## Exercise objective
Please give back, word for word, only the lines starting at the one containing "R4: 6.8k (GND, N22) -> 33k (GND, N22)" and ending at the one containing "U1 pin TEST: none -> 5V" within the material below.

## Records provided

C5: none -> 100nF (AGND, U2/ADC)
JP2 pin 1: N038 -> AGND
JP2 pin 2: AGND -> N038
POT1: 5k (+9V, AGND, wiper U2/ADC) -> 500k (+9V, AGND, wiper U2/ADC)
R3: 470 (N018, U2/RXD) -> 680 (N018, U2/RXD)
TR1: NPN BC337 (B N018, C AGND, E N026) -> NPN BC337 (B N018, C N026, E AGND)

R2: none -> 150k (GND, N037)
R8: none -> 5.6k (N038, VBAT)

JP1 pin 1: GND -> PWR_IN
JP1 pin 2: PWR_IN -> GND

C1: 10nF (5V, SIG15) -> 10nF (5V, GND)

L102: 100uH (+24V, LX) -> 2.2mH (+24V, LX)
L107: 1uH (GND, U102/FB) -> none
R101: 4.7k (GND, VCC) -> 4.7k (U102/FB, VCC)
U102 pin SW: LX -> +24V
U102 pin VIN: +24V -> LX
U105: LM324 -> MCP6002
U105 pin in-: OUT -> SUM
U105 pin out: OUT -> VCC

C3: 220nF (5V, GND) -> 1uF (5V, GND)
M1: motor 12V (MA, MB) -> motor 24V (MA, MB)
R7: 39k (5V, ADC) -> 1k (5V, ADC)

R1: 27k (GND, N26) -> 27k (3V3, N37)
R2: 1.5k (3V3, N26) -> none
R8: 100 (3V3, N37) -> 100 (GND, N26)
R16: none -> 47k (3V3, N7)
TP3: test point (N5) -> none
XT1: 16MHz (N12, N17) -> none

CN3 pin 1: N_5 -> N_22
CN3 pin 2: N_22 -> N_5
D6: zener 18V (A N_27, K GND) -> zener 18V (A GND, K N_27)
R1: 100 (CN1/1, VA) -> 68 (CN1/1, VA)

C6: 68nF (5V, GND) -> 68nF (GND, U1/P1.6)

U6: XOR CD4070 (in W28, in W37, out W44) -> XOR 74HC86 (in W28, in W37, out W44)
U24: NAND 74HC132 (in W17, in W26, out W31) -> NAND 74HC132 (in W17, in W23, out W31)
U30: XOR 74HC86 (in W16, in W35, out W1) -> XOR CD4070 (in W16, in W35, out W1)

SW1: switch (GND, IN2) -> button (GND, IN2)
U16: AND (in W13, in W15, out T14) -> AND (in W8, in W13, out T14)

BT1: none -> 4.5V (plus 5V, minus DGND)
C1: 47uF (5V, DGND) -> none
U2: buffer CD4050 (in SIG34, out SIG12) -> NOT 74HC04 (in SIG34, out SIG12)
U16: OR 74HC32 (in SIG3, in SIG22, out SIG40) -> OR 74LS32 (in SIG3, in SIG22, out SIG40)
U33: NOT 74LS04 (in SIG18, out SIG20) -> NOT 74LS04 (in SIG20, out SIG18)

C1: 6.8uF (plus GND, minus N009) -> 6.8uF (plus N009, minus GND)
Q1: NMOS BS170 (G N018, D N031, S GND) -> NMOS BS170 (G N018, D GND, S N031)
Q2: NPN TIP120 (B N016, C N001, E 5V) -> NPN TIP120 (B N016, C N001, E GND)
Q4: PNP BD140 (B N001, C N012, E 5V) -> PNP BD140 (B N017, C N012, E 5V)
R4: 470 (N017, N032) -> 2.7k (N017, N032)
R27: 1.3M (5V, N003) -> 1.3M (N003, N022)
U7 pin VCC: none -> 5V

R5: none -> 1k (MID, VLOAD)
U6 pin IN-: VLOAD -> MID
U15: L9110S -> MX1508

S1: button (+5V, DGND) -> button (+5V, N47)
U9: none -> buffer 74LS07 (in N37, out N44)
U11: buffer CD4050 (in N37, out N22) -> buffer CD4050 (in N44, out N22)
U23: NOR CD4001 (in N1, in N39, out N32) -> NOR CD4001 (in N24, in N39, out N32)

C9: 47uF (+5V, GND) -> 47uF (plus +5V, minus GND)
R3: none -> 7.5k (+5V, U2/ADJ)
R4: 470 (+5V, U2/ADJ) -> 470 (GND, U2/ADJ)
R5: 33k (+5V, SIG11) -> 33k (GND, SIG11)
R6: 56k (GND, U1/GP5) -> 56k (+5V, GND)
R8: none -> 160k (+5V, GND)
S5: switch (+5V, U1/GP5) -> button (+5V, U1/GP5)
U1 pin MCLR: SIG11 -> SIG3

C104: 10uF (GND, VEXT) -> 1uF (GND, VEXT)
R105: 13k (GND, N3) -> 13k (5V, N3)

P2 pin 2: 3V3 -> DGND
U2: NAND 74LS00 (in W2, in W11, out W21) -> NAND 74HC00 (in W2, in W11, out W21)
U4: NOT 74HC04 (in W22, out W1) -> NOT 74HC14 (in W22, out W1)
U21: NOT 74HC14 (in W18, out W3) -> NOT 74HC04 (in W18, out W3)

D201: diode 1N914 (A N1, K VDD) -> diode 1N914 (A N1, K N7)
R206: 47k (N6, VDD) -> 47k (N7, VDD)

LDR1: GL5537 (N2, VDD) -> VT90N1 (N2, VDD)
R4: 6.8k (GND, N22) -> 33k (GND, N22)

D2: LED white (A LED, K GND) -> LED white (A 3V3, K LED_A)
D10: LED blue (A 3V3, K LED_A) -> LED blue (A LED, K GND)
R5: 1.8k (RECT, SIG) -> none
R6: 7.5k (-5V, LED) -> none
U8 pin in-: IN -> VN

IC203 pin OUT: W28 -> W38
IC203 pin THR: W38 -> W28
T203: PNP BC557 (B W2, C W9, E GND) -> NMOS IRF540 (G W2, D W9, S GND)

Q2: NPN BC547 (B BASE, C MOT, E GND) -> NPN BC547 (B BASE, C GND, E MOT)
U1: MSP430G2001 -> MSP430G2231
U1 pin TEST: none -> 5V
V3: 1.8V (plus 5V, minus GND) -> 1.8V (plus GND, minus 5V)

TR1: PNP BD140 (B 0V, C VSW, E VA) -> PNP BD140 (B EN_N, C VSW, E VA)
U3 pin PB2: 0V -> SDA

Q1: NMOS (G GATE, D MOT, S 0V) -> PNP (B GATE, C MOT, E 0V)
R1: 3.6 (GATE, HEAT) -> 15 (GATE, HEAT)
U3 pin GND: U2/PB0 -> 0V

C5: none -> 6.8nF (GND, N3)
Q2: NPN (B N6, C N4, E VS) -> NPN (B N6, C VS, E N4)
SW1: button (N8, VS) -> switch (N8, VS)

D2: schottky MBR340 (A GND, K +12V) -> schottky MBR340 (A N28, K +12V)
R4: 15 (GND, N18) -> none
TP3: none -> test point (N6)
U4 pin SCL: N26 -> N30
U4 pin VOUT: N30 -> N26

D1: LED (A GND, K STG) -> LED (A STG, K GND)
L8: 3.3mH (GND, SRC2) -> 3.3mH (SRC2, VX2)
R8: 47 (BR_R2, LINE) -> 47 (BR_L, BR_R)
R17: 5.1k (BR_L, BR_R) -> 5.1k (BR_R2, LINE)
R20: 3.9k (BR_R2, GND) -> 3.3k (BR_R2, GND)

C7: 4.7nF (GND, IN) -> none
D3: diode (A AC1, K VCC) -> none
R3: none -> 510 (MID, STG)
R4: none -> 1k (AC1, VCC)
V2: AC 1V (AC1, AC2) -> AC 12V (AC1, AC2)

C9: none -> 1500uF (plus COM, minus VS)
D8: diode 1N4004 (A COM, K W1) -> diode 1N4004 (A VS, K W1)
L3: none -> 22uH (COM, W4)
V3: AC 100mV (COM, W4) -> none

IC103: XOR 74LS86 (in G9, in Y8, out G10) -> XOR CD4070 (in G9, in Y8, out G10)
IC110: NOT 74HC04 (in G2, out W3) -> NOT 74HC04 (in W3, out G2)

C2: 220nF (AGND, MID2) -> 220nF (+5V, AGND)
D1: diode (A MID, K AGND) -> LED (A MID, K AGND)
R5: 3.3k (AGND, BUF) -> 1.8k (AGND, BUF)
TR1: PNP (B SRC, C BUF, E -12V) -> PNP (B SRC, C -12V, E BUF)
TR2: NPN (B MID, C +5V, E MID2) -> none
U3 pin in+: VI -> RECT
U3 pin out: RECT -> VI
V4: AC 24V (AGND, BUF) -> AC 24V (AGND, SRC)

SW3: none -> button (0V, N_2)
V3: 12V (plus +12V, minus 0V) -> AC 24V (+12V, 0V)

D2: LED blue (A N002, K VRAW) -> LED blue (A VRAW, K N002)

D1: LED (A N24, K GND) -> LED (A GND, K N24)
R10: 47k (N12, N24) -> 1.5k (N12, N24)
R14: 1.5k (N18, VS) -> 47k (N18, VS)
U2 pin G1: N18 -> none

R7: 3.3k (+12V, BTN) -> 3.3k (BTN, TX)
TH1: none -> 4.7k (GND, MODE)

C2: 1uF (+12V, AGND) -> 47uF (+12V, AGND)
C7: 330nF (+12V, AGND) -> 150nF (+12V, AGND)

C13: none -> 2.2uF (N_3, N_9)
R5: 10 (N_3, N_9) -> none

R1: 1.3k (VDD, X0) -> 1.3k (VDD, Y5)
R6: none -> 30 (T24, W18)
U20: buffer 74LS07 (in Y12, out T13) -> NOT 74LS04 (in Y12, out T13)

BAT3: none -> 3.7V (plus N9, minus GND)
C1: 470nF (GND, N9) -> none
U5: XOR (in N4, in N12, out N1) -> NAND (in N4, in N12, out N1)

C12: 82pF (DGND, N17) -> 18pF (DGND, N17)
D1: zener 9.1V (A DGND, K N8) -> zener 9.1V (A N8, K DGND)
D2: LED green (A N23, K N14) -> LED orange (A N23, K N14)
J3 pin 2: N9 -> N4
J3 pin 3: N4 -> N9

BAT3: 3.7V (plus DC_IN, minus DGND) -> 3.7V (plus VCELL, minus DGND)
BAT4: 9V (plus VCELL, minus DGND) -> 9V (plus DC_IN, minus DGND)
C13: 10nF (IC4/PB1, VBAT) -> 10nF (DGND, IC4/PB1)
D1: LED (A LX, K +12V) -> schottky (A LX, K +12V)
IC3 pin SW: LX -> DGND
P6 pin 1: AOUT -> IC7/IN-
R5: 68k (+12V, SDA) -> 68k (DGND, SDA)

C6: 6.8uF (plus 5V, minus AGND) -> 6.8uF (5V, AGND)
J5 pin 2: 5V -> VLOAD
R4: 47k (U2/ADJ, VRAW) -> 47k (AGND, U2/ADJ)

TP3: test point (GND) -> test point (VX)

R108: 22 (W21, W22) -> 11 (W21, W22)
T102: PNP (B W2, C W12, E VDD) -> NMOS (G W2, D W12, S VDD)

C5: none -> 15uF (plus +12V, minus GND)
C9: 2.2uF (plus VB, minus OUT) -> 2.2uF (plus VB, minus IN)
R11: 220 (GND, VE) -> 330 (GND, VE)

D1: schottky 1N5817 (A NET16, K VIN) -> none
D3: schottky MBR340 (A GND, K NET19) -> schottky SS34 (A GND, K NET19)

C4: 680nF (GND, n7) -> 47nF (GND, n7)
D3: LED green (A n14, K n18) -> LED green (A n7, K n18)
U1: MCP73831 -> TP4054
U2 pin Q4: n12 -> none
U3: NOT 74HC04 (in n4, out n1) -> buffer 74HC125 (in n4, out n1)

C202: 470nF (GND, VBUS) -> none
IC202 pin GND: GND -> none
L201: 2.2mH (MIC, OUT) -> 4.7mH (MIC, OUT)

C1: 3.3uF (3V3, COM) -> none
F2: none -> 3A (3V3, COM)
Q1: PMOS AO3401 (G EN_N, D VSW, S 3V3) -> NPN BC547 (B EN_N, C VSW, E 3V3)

## Response to this task
R4: 6.8k (GND, N22) -> 33k (GND, N22)

D2: LED white (A LED, K GND) -> LED white (A 3V3, K LED_A)
D10: LED blue (A 3V3, K LED_A) -> LED blue (A LED, K GND)
R5: 1.8k (RECT, SIG) -> none
R6: 7.5k (-5V, LED) -> none
U8 pin in-: IN -> VN

IC203 pin OUT: W28 -> W38
IC203 pin THR: W38 -> W28
T203: PNP BC557 (B W2, C W9, E GND) -> NMOS IRF540 (G W2, D W9, S GND)

Q2: NPN BC547 (B BASE, C MOT, E GND) -> NPN BC547 (B BASE, C GND, E MOT)
U1: MSP430G2001 -> MSP430G2231
U1 pin TEST: none -> 5V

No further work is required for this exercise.